[Modification records]
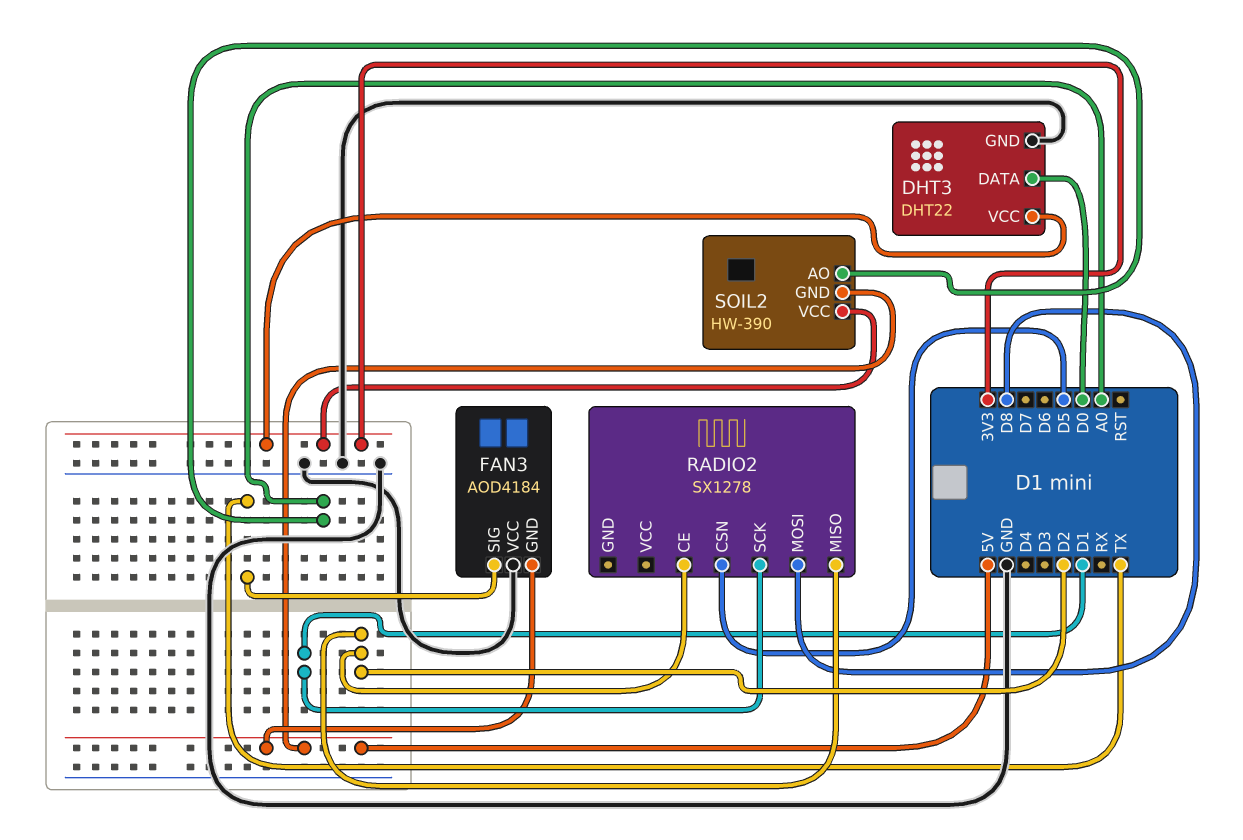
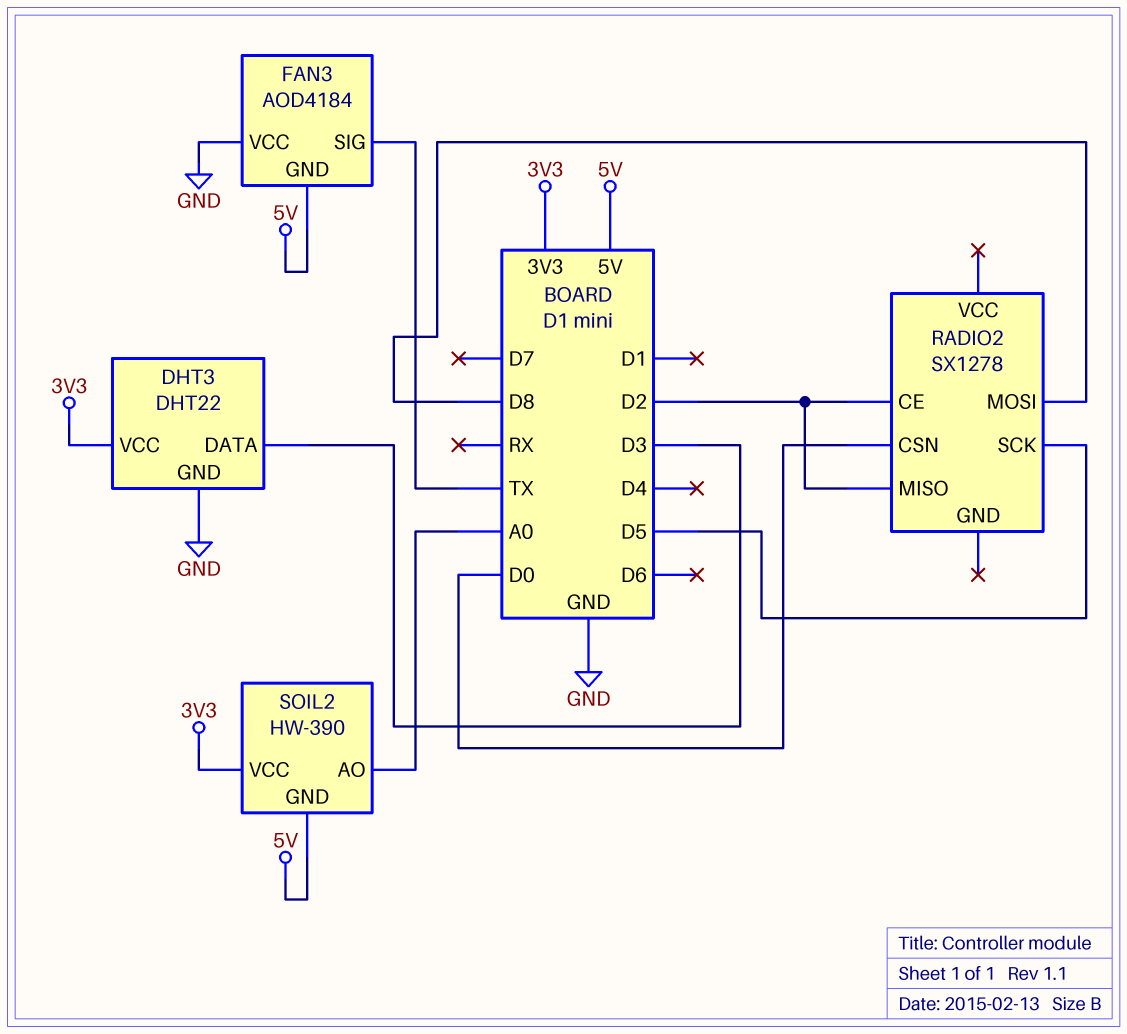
DHT3 pin DATA: D0 -> D3
RADIO2 pin CSN: D5 -> D0
RADIO2 pin SCK: D1 -> D5

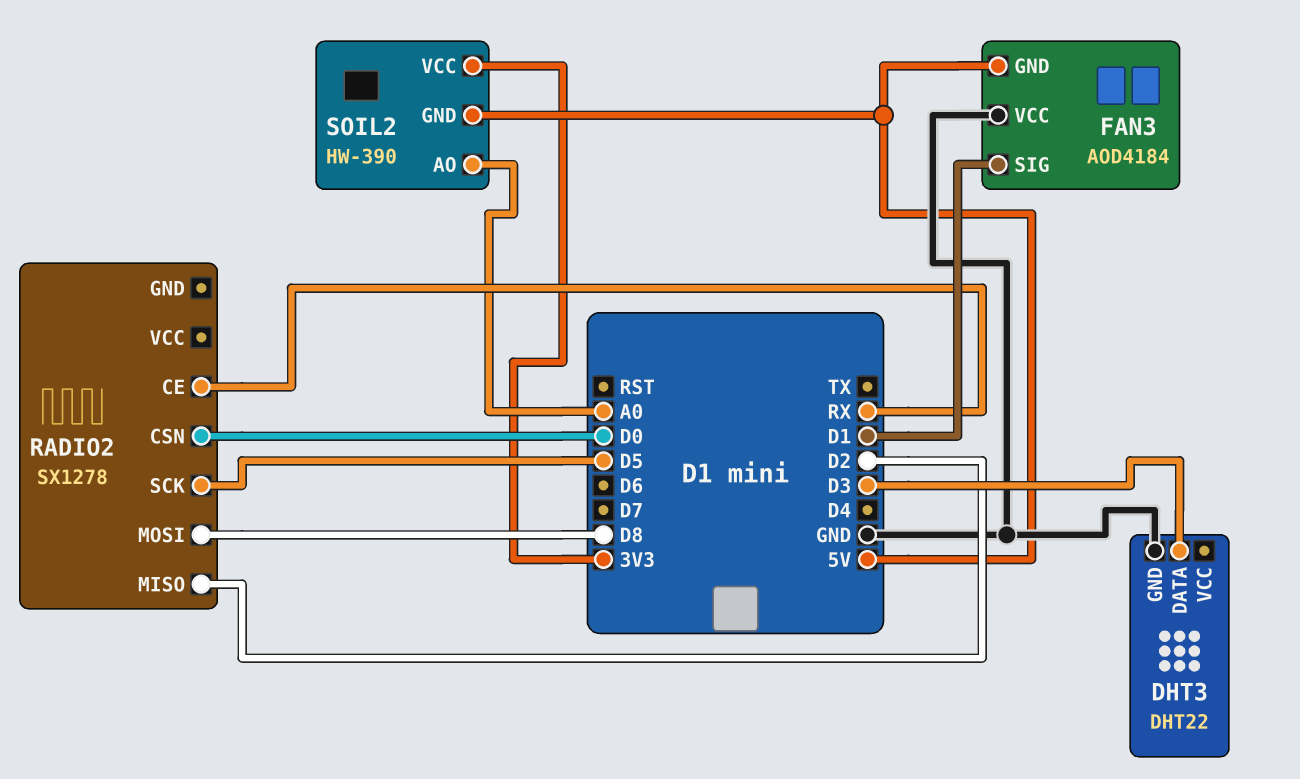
DHT3 pin VCC: 3V3 -> none
FAN3 pin SIG: TX -> D1
RADIO2 pin CE: D2 -> RX

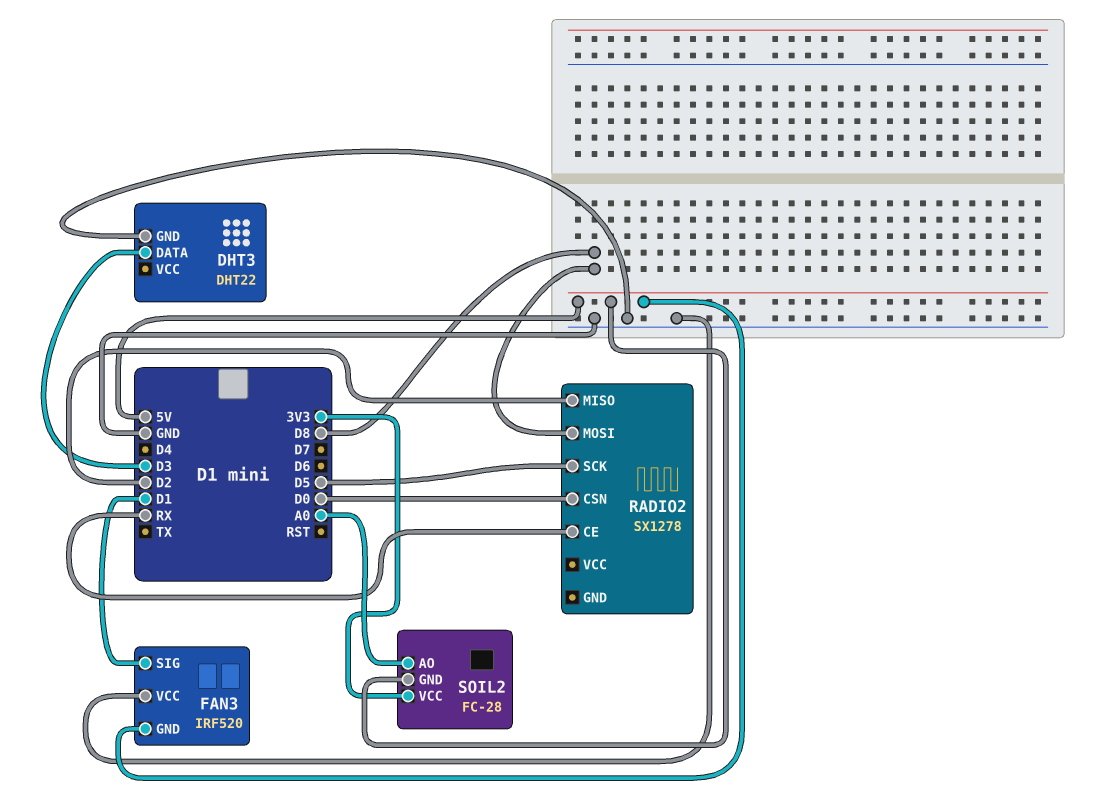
FAN3: AOD4184 -> IRF520
SOIL2: HW-390 -> FC-28

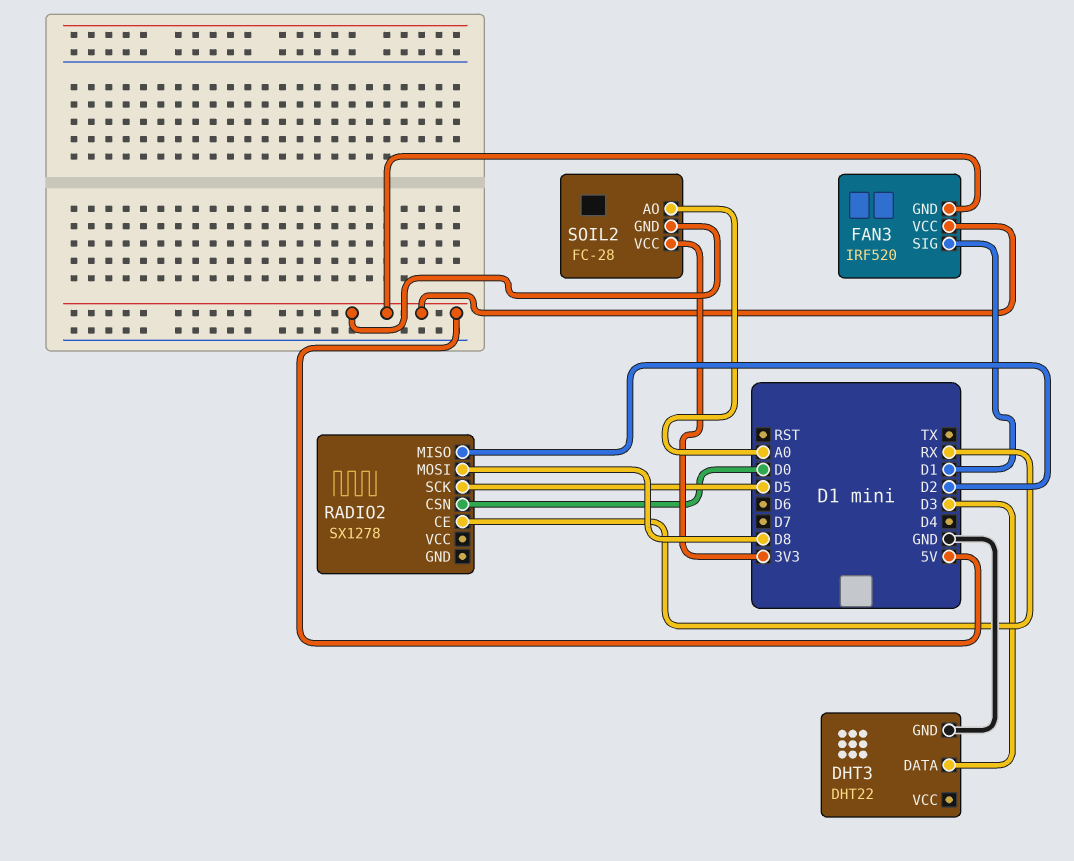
FAN3 pin VCC: GND -> 5V

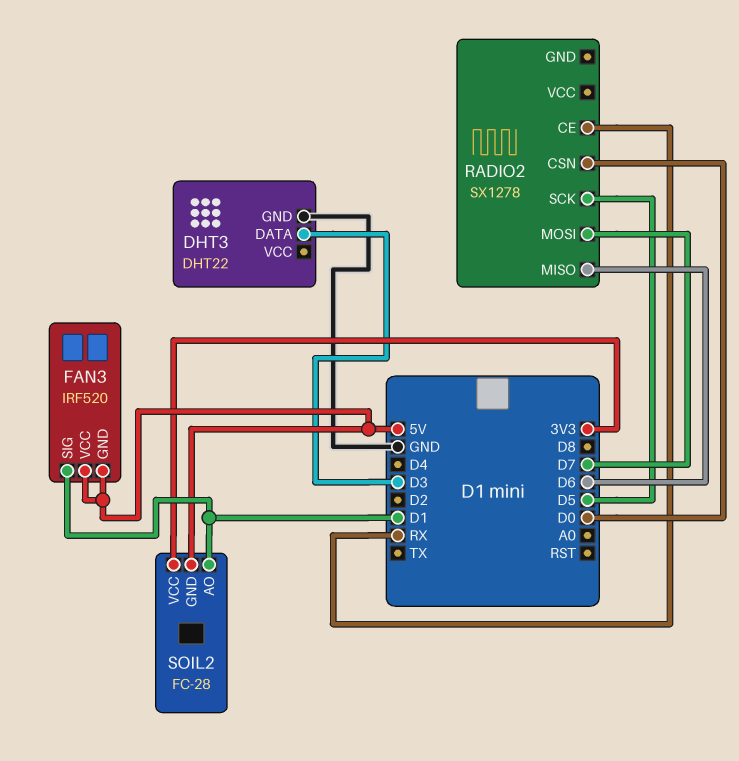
RADIO2 pin MISO: D2 -> D6
RADIO2 pin MOSI: D8 -> D7
SOIL2 pin AO: A0 -> D1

* _PROMPT_
Only the lines from the one containing "DHT3 pin VCC: 3V3 -> none" through the last line of the records above should be repeated, exactly and without pictures.

* _PROBLEM SOLUTION_
DHT3 pin VCC: 3V3 -> none
FAN3 pin SIG: TX -> D1
RADIO2 pin CE: D2 -> RX

FAN3: AOD4184 -> IRF520
SOIL2: HW-390 -> FC-28

FAN3 pin VCC: GND -> 5V

RADIO2 pin MISO: D2 -> D6
RADIO2 pin MOSI: D8 -> D7
SOIL2 pin AO: A0 -> D1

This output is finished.